Work to be completed → Reproduce all the records word for word. Omit images.

Stored entries
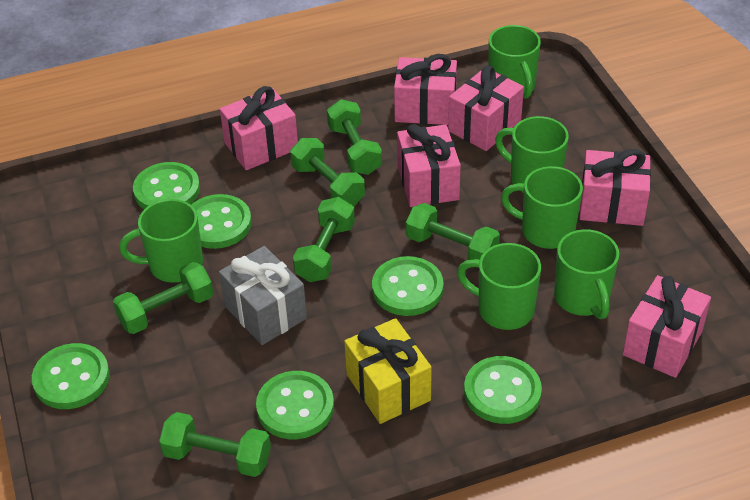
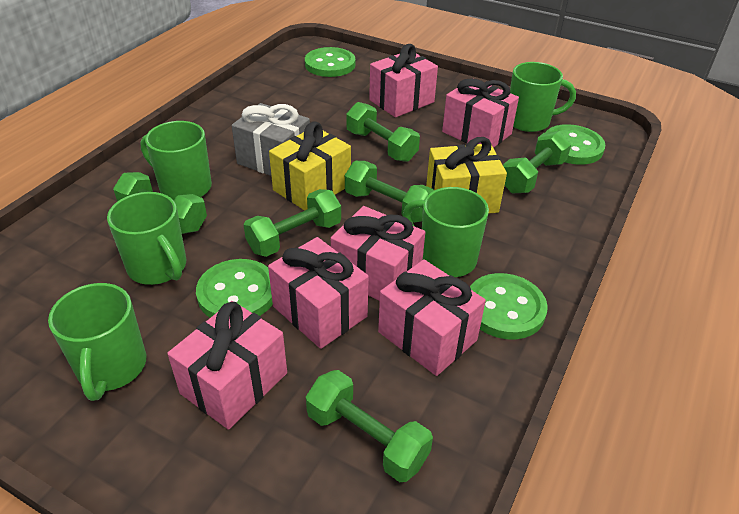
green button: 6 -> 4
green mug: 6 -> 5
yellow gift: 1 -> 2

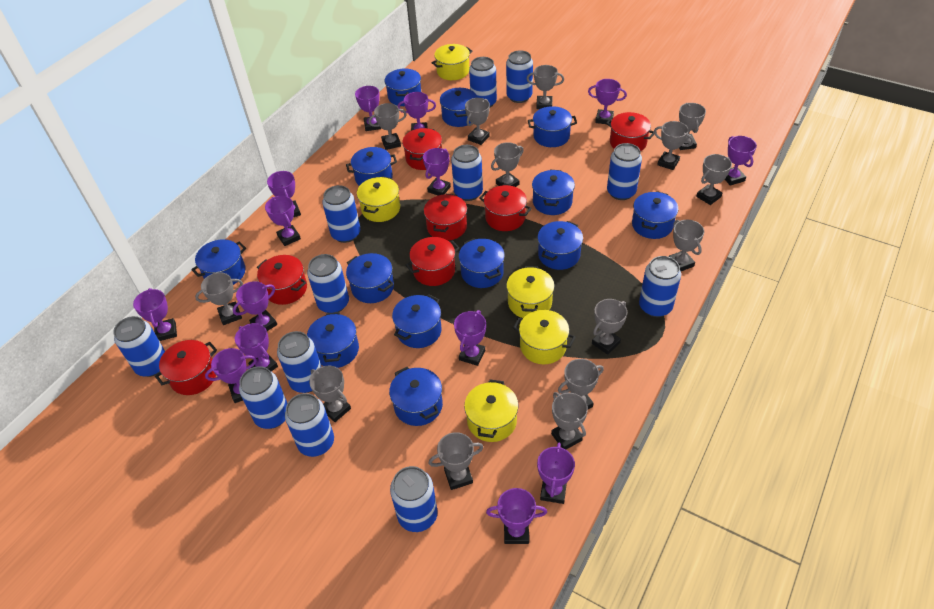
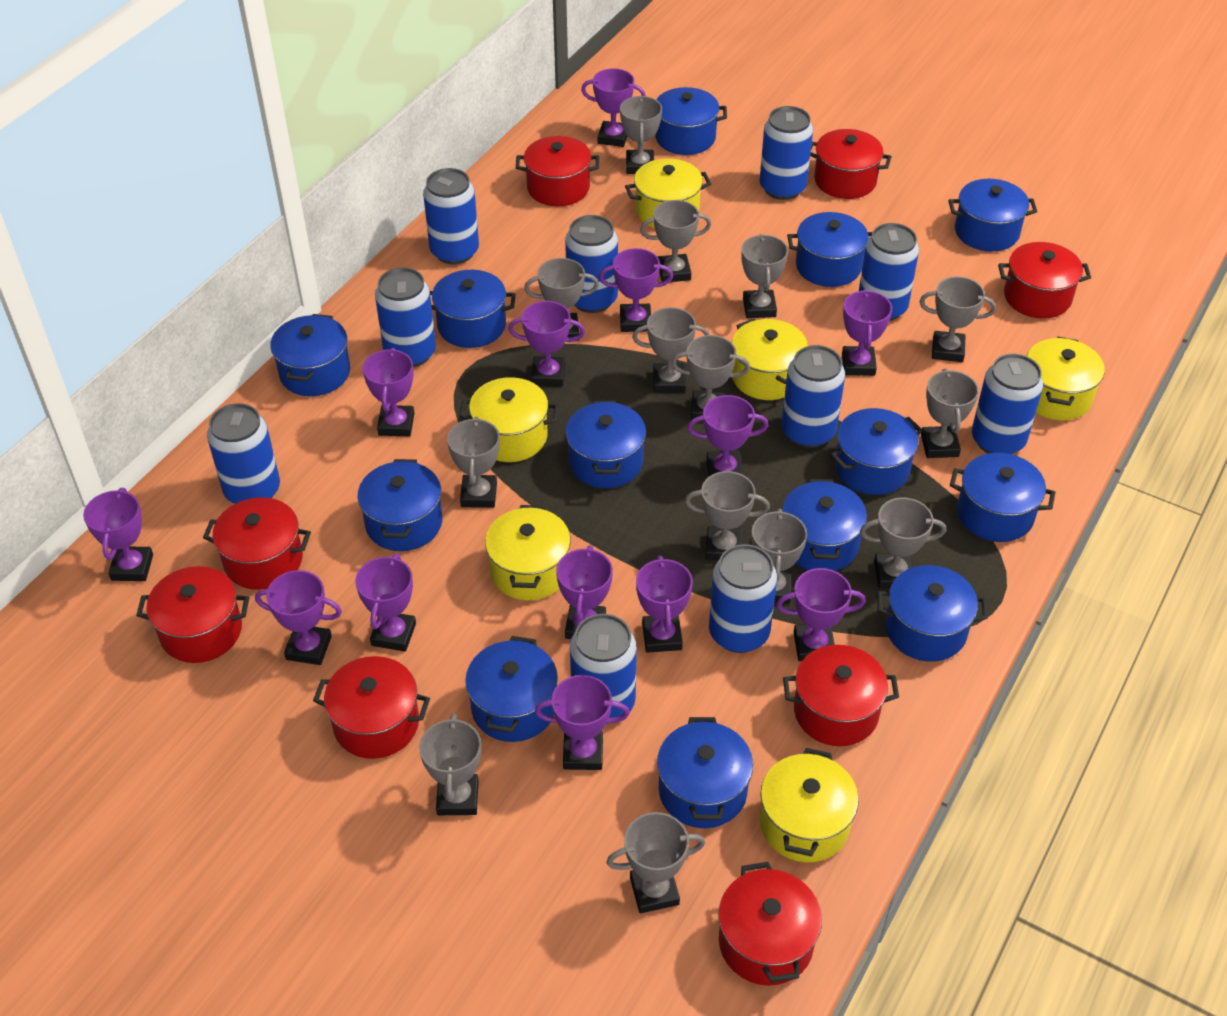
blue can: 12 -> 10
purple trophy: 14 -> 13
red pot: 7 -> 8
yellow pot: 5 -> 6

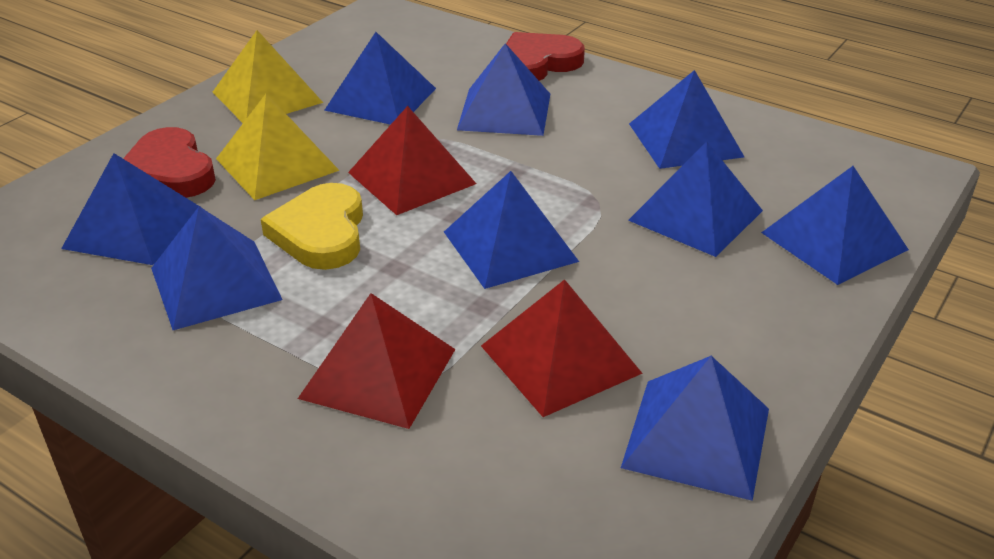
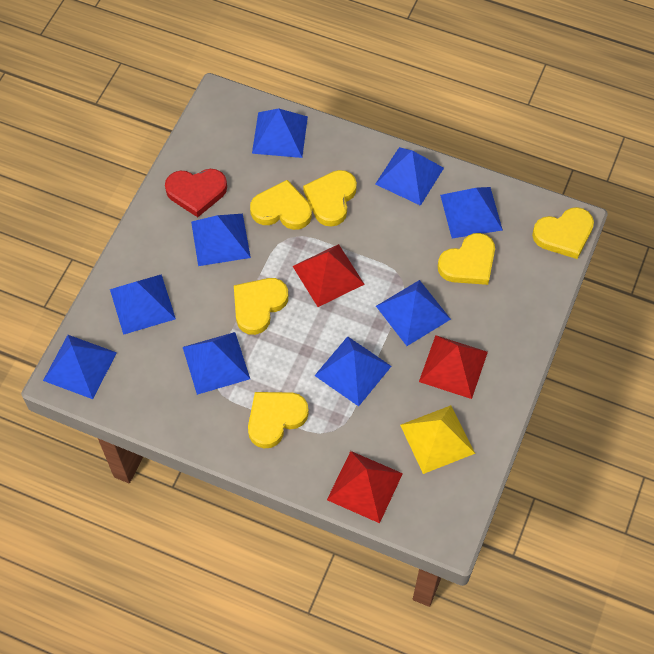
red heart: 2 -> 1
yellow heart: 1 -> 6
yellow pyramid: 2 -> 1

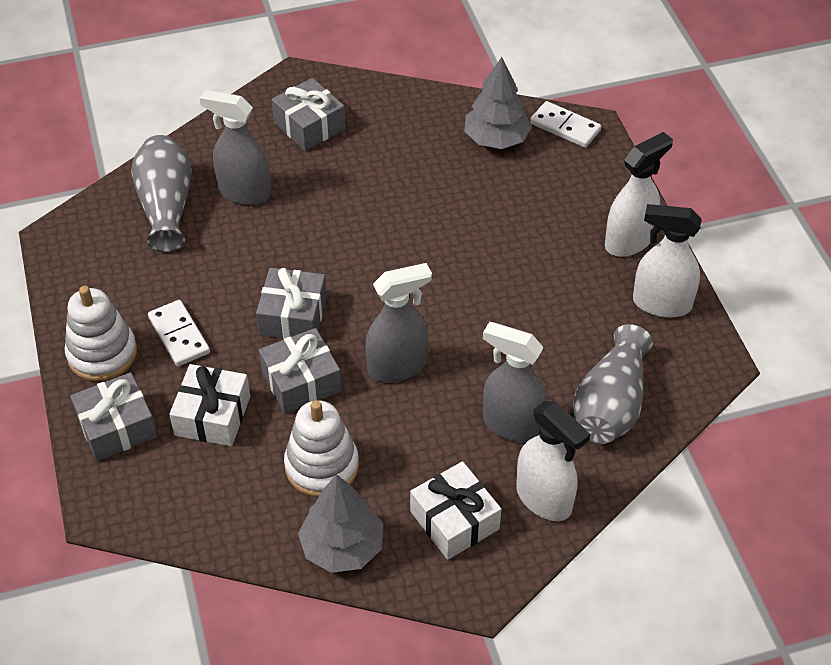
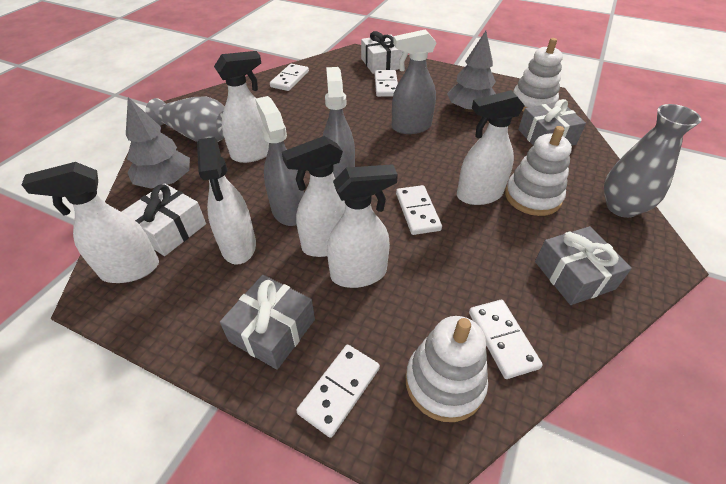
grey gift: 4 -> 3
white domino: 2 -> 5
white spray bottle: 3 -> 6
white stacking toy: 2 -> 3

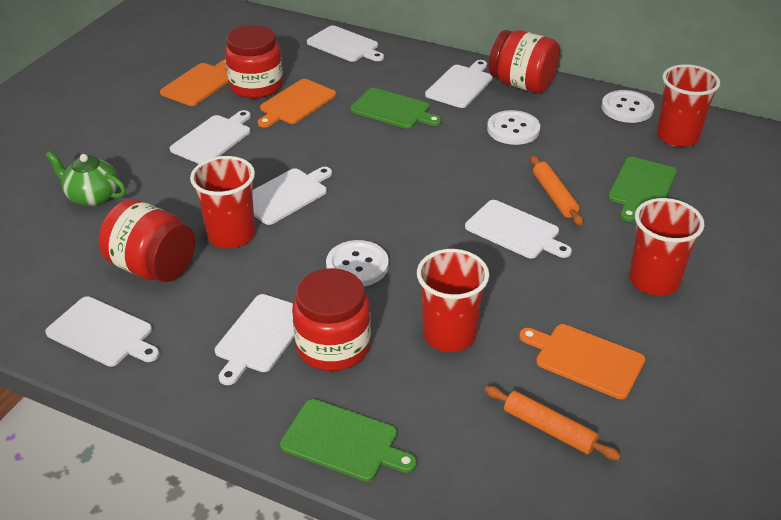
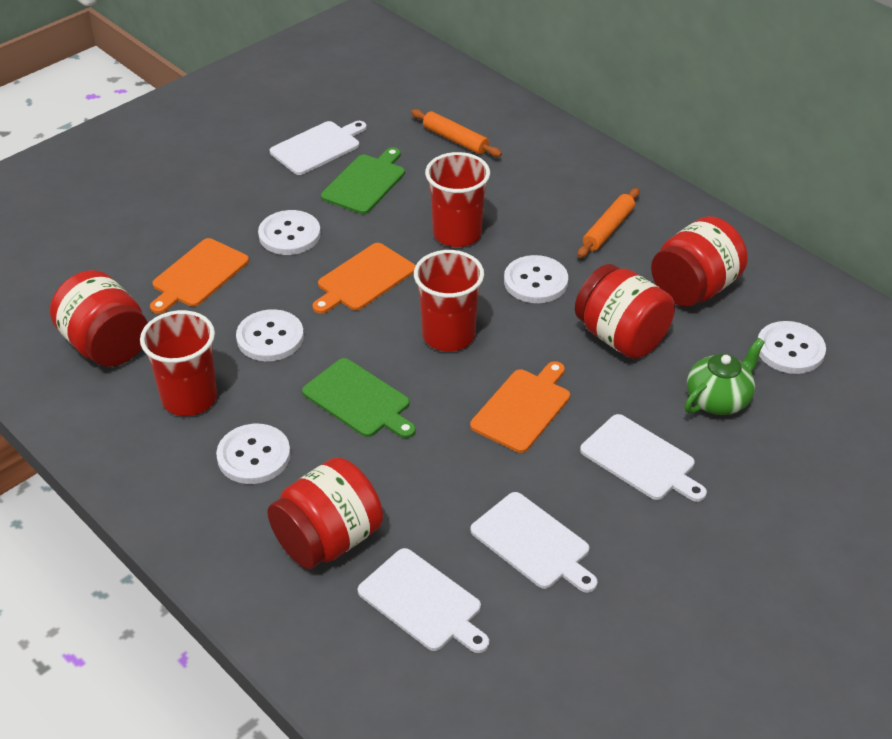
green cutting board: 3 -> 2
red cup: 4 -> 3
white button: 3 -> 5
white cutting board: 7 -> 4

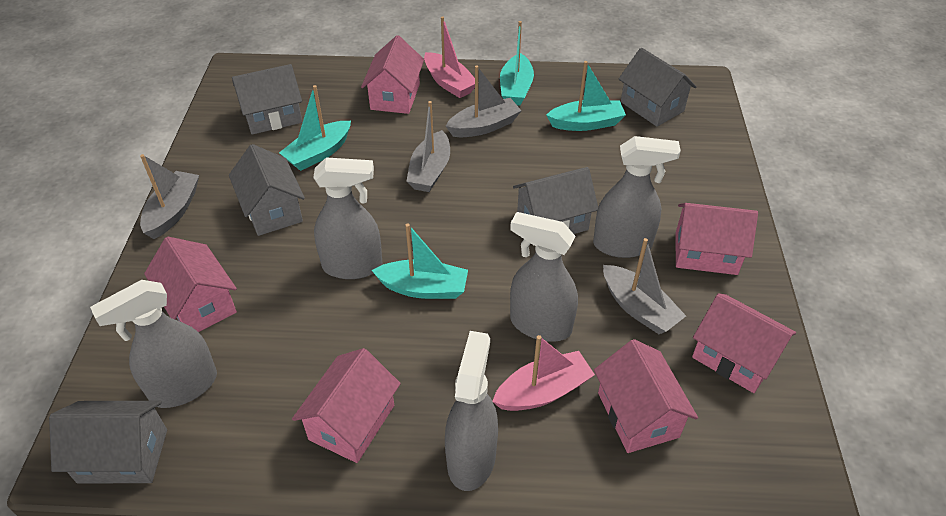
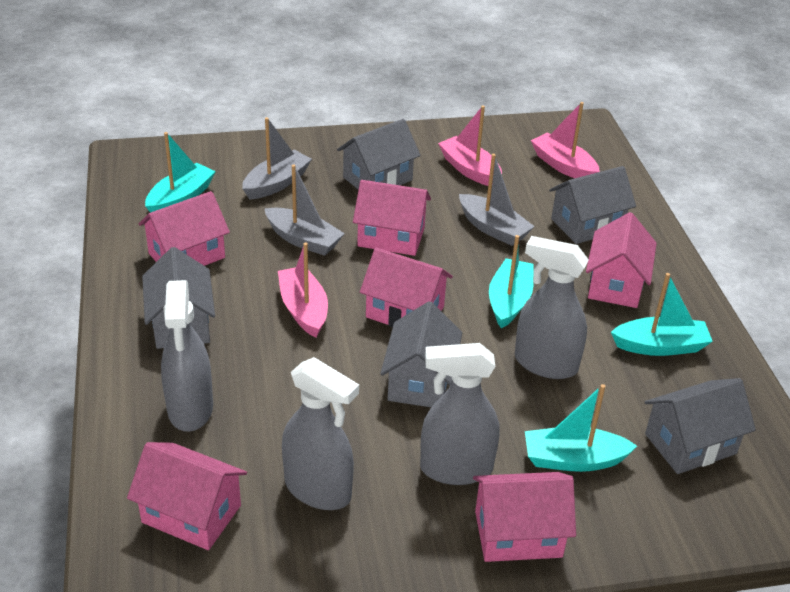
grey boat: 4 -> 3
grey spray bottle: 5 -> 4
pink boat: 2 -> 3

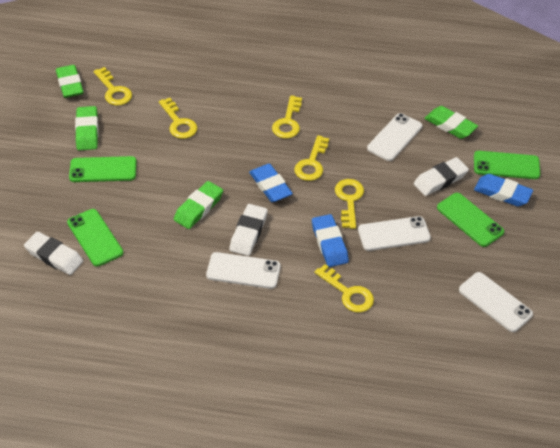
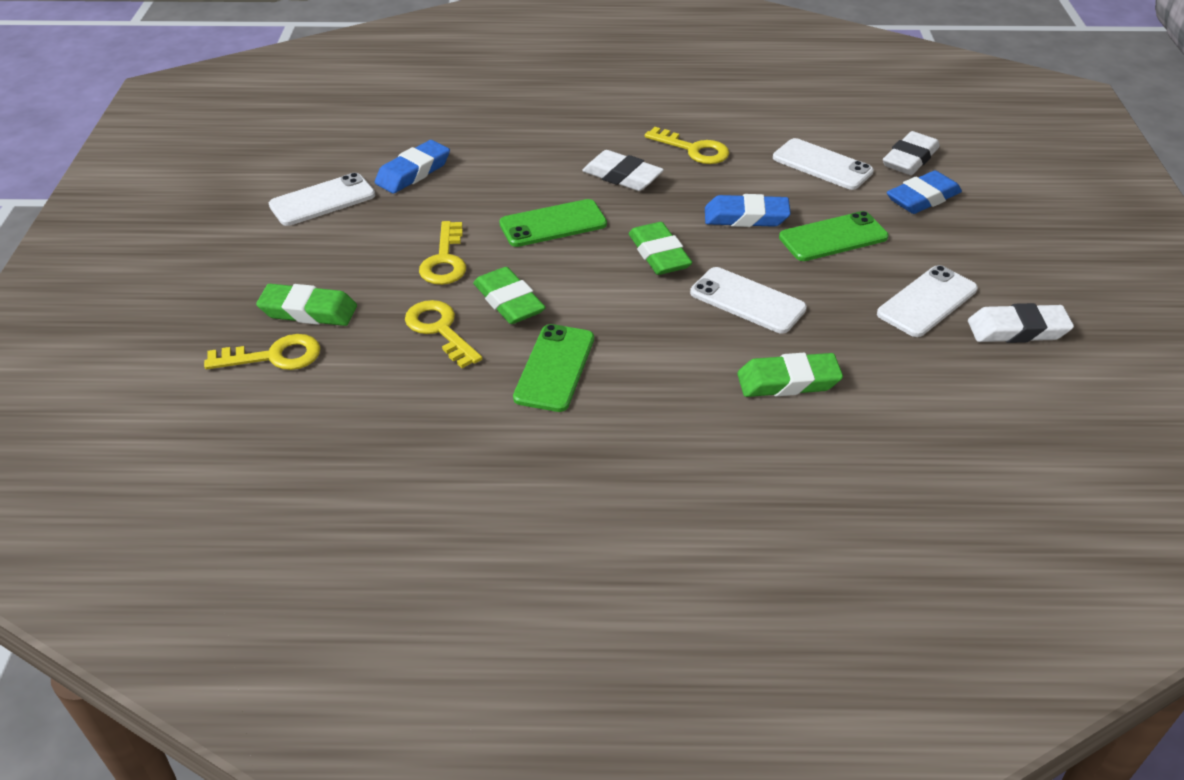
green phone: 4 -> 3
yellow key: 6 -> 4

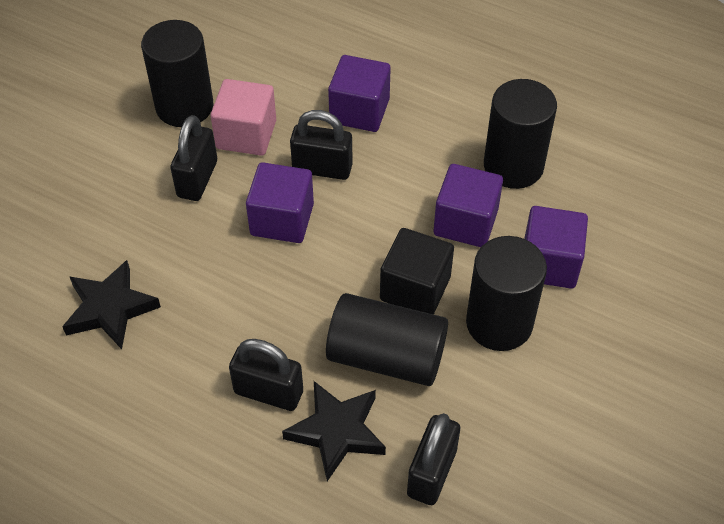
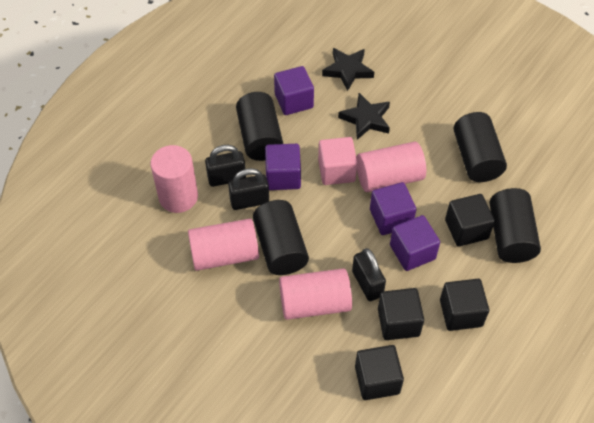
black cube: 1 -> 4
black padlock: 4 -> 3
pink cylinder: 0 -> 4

Worked solution →
green button: 6 -> 4
green mug: 6 -> 5
yellow gift: 1 -> 2

blue can: 12 -> 10
purple trophy: 14 -> 13
red pot: 7 -> 8
yellow pot: 5 -> 6

red heart: 2 -> 1
yellow heart: 1 -> 6
yellow pyramid: 2 -> 1

grey gift: 4 -> 3
white domino: 2 -> 5
white spray bottle: 3 -> 6
white stacking toy: 2 -> 3

green cutting board: 3 -> 2
red cup: 4 -> 3
white button: 3 -> 5
white cutting board: 7 -> 4

grey boat: 4 -> 3
grey spray bottle: 5 -> 4
pink boat: 2 -> 3

green phone: 4 -> 3
yellow key: 6 -> 4

black cube: 1 -> 4
black padlock: 4 -> 3
pink cylinder: 0 -> 4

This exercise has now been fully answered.